Exercise data:
•••

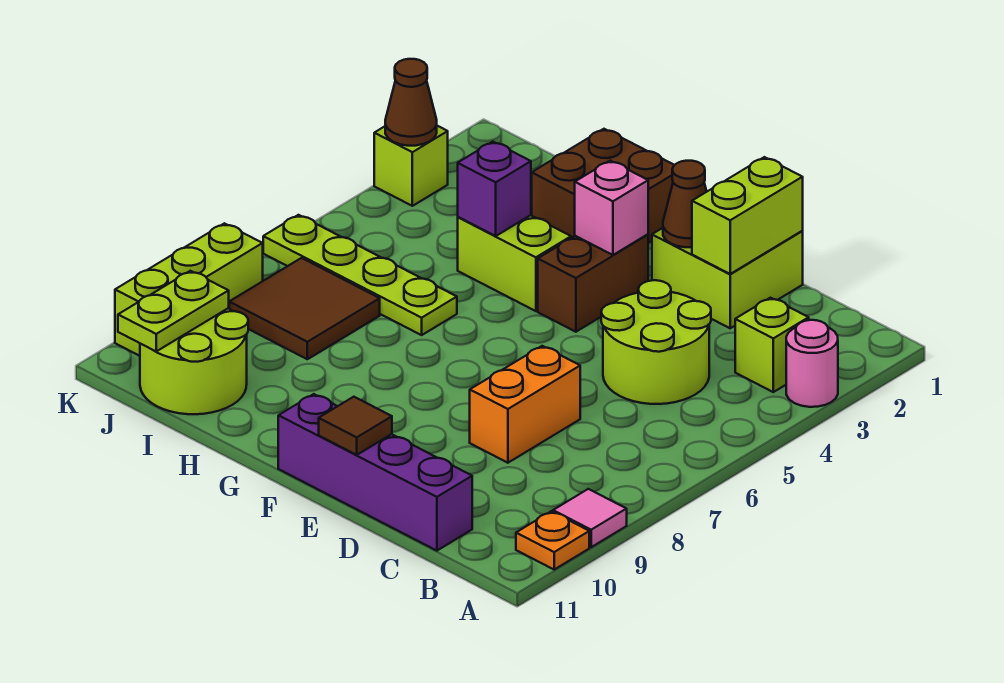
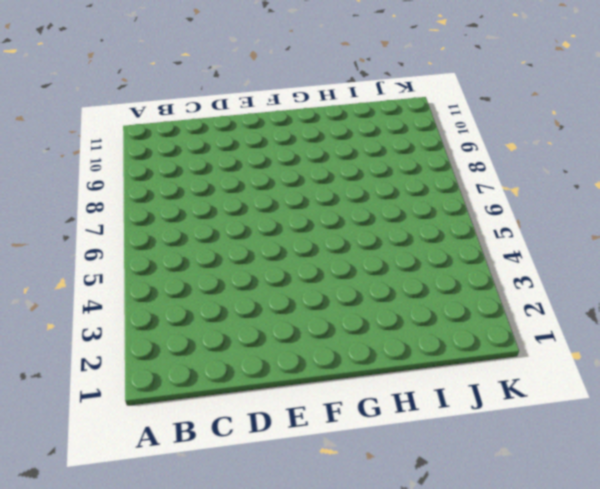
none -> pink round brick A3 level 1
none -> pink tile A9 level 1
none -> orange plate A10 level 1

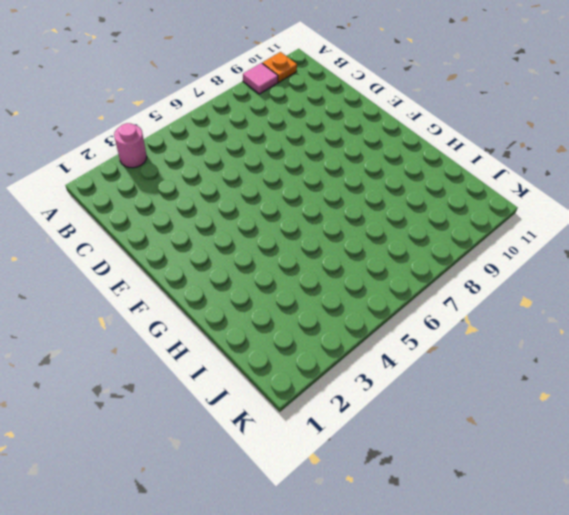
none -> lime brick B3 level 1
none -> lime round brick C4:D5 level 1
none -> purple brick C11:F11 level 1

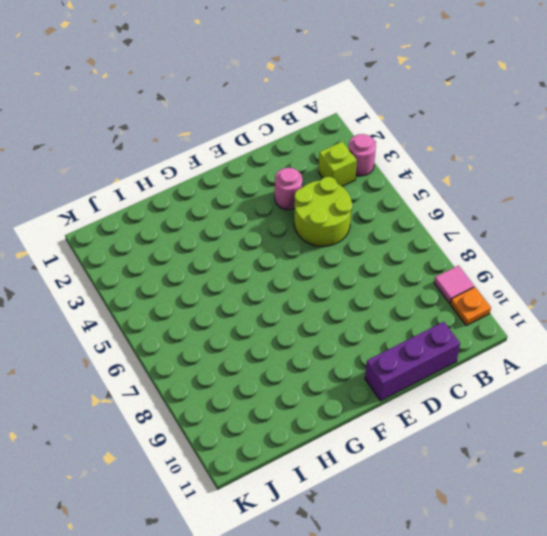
purple brick C11:E11 level 1 -> purple brick C11:F11 level 1
pink round brick D3 level 1 -> none
none -> lime brick D1:E2 level 1
none -> orange brick D7:D8 level 1
none -> brown brick F3:F4 level 1

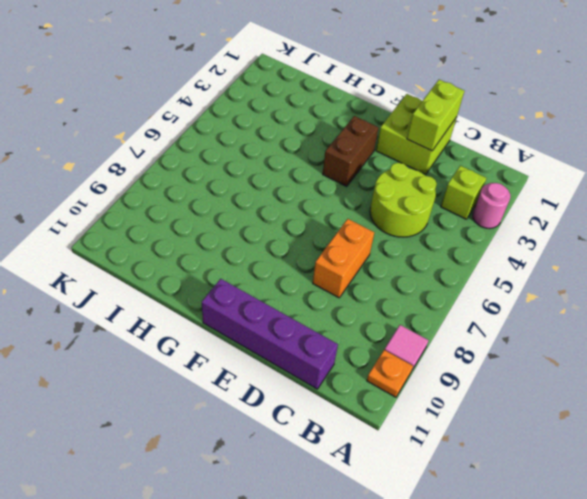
none -> brown brick G1:H2 level 1
none -> lime brick G4:H4 level 1
none -> lime plate H6:K6 level 1

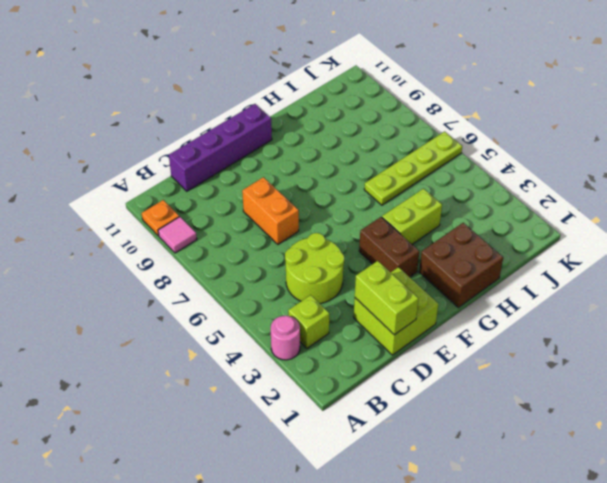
none -> brown tile I7:J8 level 1
none -> lime round brick I10:J11 level 1
none -> lime brick K3 level 1

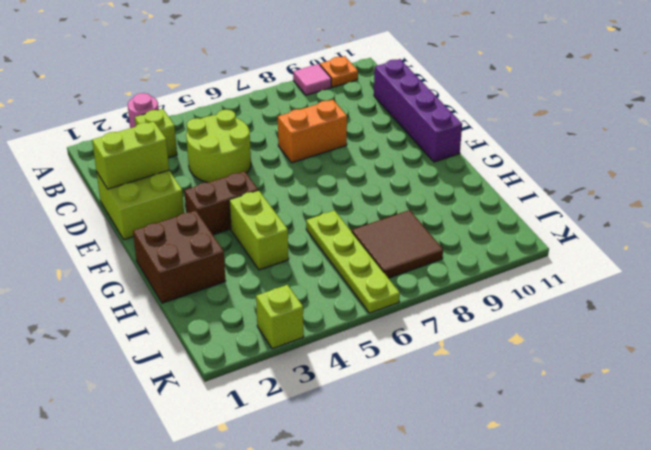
none -> lime round brick I10:J11 level 1
none -> lime brick K8:K10 level 1
none -> brown cone E2 level 2

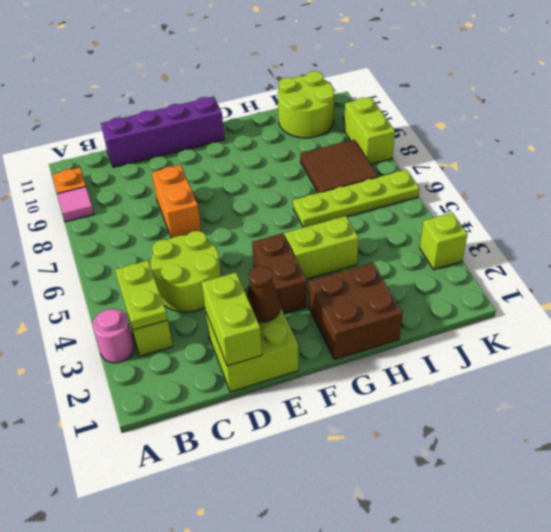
lime plate B3:B4 level 2 -> lime plate J10:J11 level 2
lime brick K8:K9 level 1 -> lime brick K8:K10 level 1
none -> brown tile E11 level 2
none -> pink brick F3 level 2
none -> purple brick H4 level 2

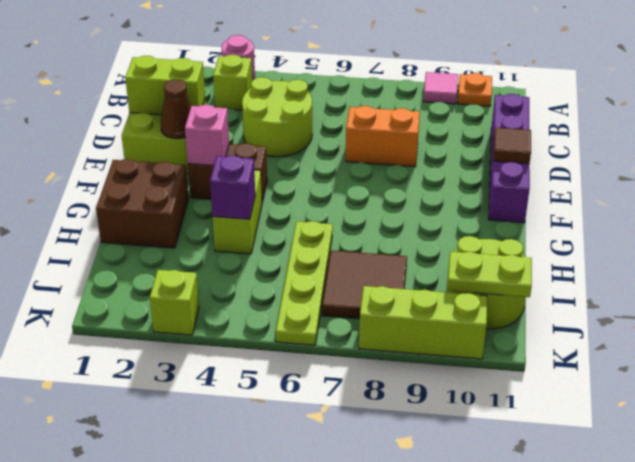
none -> brown cone K3 level 2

•••

This exercise needs every line of the listing that contains the word "round".

Answer to the problem:
none -> pink round brick A3 level 1
none -> lime round brick C4:D5 level 1
pink round brick D3 level 1 -> none
none -> lime round brick I10:J11 level 1
none -> lime round brick I10:J11 level 1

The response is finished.